**Data for this task**
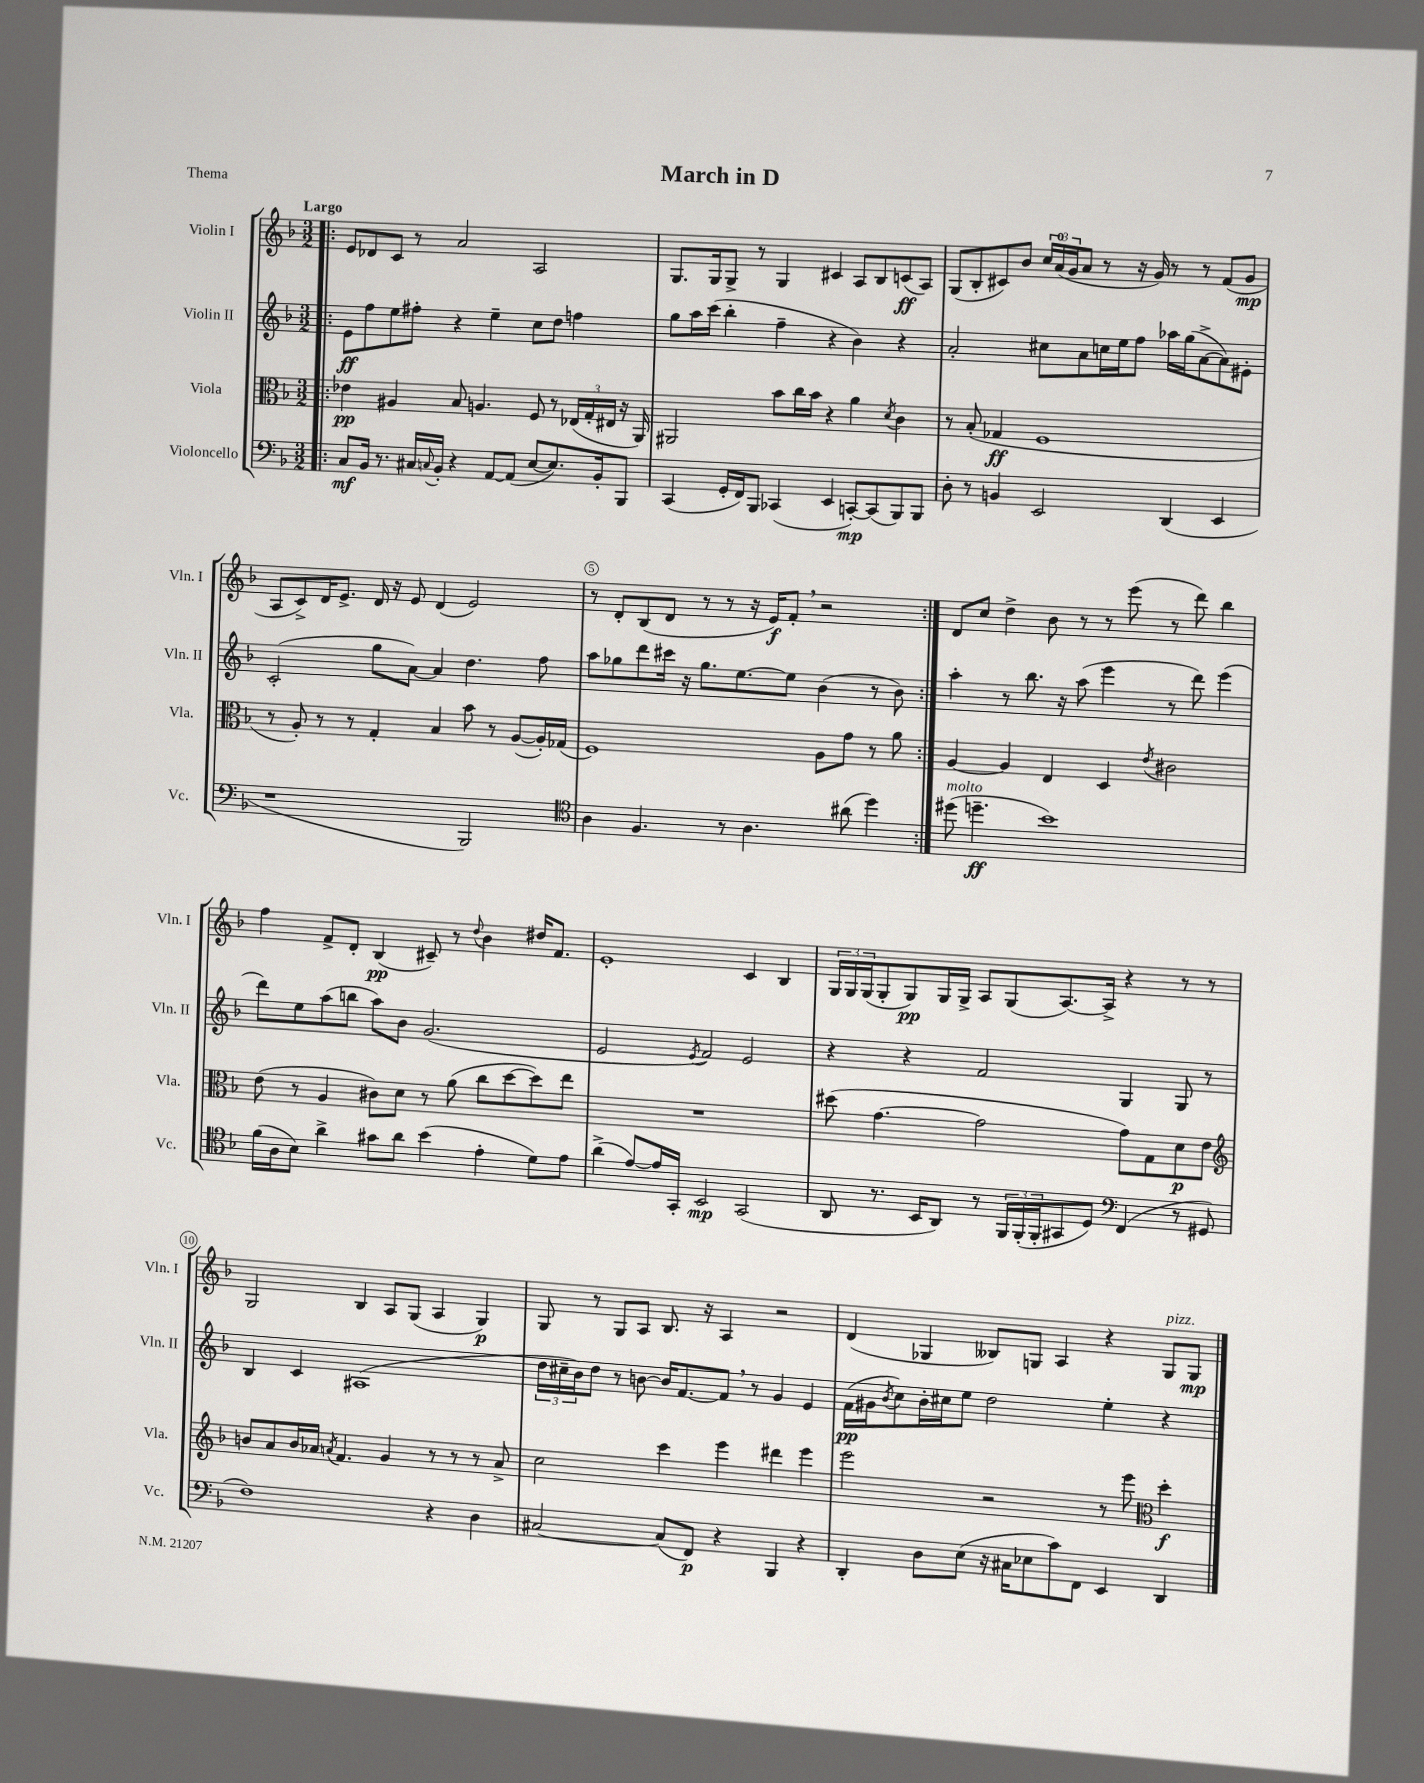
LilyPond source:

\header { title = "March in D" piece = "Thema" }
<<
\new StaffGroup <<
\new Staff = "s0" \with { instrumentName = "Violin I" shortInstrumentName = "Vln. I" } {
    \clef treble \key f \major \numericTimeSignature \time 3/2 \tempo "Largo"
    \repeat volta 2 { \bar ".|:" e'8 des'8 c'8 r8 a'2 a2 |
    g8. g16 g8-> r8 g4 cis'4 a8 bes8 c'8\ff( a8) |
    g8( bes8-. cis'8) bes'8 \tuplet 3/2 { c''16 a'16-0( g'16 } a'8 r8 r16 g'16) r8 r8 f'8( g'8\mp |
    a8 c'8->) d'16 e'8.-> d'16 r16 e'8 d'4( e'2) |
    r8 d'8-. bes8( d'8 r8 r8 r16 e'16\f) f'8-. \breathe r2 | }
    d'8 c''8 d''4-> bes'8 r8 r8 e'''8( r8 d'''8) bes''4 |
    f''4 f'8-> d'8-. bes4\pp( cis'8--) r8 \appoggiatura { d''8 } bes'4 dis''16 f'8. |
    e'1-. c'4 bes4 |
    \tuplet 3/2 { g16 g16 g16( } g8-. g8\pp) g16 g16-> a8 g8( a8.~) a16-> r4 r8 r8 |
    g2 bes4 a8 g8( a4 g4\p) |
    g8 r8 g8 a8 bes8. r16 a4 r2 |
    d'4( ges4 beses8) g8 a4 r4 g8^\markup { \italic "pizz." } g8\mp \bar "|." |
}
\new Staff = "s1" \with { instrumentName = "Violin II" shortInstrumentName = "Vln. II" } {
    \clef treble \key f \major \numericTimeSignature \time 3/2
    \repeat volta 2 { \bar ".|:" e'8\ff f''8 e''8 fis''8-. r4 e''4-- c''8 d''8 f''4 |
    g''8 a''16 c'''16( bes''4-. f''4-- r4 bes'4) r4 |
    a'2-. cis''8 a'8 c''16 e''16 f''8 aes''16 g''16( a'8~-> a'8) eis'8-. |
    c'2-.( g''8 a'8~) a'4 d''4. f''8 |
    a''8 ges''8 d'''8 cis'''16 r16 ges''8. e''8.~ e''8 bes'4( r8 bes'8) | }
    a''4-. r8 bes''8. r16 a''8( e'''4 r8 d'''8) e'''4( |
    d'''8) e''8 a''8( b''8 a''8) bes'8 g'2.( |
    e'2 \acciaccatura { e'8 } f'2) e'2 |
    r4 r4 f'2 g4 g8 r8 |
    bes4 c'4 ais1( |
    \tuplet 3/2 { d''16 cis''16-- bes'16) } d''8 r8 b'8~ b'16 f'8.~ f'8 \breathe r8 g'4 e'4 |
    f'16\pp( gis'16 \acciaccatura { bes'8 } c''8) bes'16-. cis''16 e''8 d''2 e''4-. r4 \bar "|." |
}
\new Staff = "s2" \with { instrumentName = "Viola" shortInstrumentName = "Vla." } {
    \clef alto \key f \major \numericTimeSignature \time 3/2
    \repeat volta 2 { \bar ".|:" ees'4\pp ais4 bes8 a4. f8 r8 \tuplet 3/2 { ees16( g16-. eis16 } r16 a,16) |
    ais,2 bes'8 c''16 bes'16 r4 a'4 \acciaccatura { d'8 } c'4 |
    r8 bes8-.( ges4\ff f1 |
    r8 a8-.) r8 r8 g4-. bes4 bes'8 r8 a8~( a16-.) ges16( |
    f1) a8 g'8 r8 a'8 | }
    a4~ a4 e4 d4 \acciaccatura { e'8 } cis'2 |
    e'8( r8 a4 cis'8) d'8 r8 a'8( c''8 d''8~ d''8) e''8 |
    R1. |
    dis''8( g'4.~ g'2 g'8) g8 d'8\p e'8 |
    \clef treble b'8 a'8 b'16 aes'16 \acciaccatura { a'8 } f'4. g'4 r8 r8 r8 a'8-> |
    c''2 c'''4 e'''4 dis'''4 e'''4 |
    e'''2 r2 r8 e'''8 \clef alto d''4-.\f \bar "|." |
}
\new Staff = "s3" \with { instrumentName = "Violoncello" shortInstrumentName = "Vc." } {
    \clef bass \key f \major \numericTimeSignature \time 3/2
    \repeat volta 2 { \bar ".|:" c8\mf bes,16 r8. cis16 \appoggiatura { c8 } bes,16-. r4 a,8~ a,8( e8~ e8.) bes,16-. bes,,8 |
    c,4( g,16-. f,16) bes,,8 ces,4( e,4 c,8~-.\mp) c,8( bes,,8) bes,,8 |
    d8-. r8 b,4 e,2 d,4( e,4 |
    r1 bes,,2) |
    \clef tenor a4 f4. r8 a4. ais'8( d''4) | }
    dis''8^\markup { \italic "molto" }( d''4.--\ff bes'1) |
    f'16( a16 bes8) a'4-> gis'8 a'8 bes'4( e'4-. d'8) e'8 |
    a'4->( e'8~) e'16 g,16-. bes,2\mp g,2( |
    a,8 r8. bes,16 a,8) r8 \tuplet 3/2 { f,16 f,16-.( f,16-. } gis,8 d8) \clef bass f,4( r8 gis,8 |
    f1) r4 d4 |
    cis2~ cis8( f,8\p) r4 bes,,4 r4 |
    d,4-. d8 e8( r16 cis16 ees8 c'8) f,8 e,4 d,4 \bar "|." |
}
>>
>>
\layout { \context { \Score \override BarNumber.break-visibility = ##(#f #t #t) barNumberVisibility = #(every-nth-bar-number-visible 5) \override BarNumber.stencil = #(make-stencil-circler 0.1 0.3 ly:text-interface::print) } }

**Set task**
State how many lines of the listing contain the string "instrumentName", giving only the number.

**Finished task**
4